■ **YOUR ASSIGNMENT**
The required answer is every line of the data containing the word "brick".

BEGIN RECORDS FOR PROCESSING

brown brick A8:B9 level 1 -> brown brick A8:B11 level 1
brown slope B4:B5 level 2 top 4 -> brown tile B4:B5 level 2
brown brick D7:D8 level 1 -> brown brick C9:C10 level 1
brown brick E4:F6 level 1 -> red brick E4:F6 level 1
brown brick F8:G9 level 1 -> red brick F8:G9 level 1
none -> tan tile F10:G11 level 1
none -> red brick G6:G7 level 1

END RECORDS FOR PROCESSING
BEGIN RECORDS FOR PROCESSING

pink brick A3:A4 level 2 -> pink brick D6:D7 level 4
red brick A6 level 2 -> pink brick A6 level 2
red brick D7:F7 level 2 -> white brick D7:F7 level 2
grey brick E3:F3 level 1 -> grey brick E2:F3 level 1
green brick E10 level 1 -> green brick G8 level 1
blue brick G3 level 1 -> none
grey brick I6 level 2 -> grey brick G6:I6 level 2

END RECORDS FOR PROCESSING
BEGIN RECORDS FOR PROCESSING

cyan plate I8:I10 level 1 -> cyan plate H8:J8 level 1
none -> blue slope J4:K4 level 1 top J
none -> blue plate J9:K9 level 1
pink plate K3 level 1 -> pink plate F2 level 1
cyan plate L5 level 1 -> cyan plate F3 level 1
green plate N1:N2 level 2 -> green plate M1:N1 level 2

END RECORDS FOR PROCESSING

■ **OUTPUT OF THE TASK**
brown brick A8:B9 level 1 -> brown brick A8:B11 level 1
brown brick D7:D8 level 1 -> brown brick C9:C10 level 1
brown brick E4:F6 level 1 -> red brick E4:F6 level 1
brown brick F8:G9 level 1 -> red brick F8:G9 level 1
none -> red brick G6:G7 level 1
pink brick A3:A4 level 2 -> pink brick D6:D7 level 4
red brick A6 level 2 -> pink brick A6 level 2
red brick D7:F7 level 2 -> white brick D7:F7 level 2
grey brick E3:F3 level 1 -> grey brick E2:F3 level 1
green brick E10 level 1 -> green brick G8 level 1
blue brick G3 level 1 -> none
grey brick I6 level 2 -> grey brick G6:I6 level 2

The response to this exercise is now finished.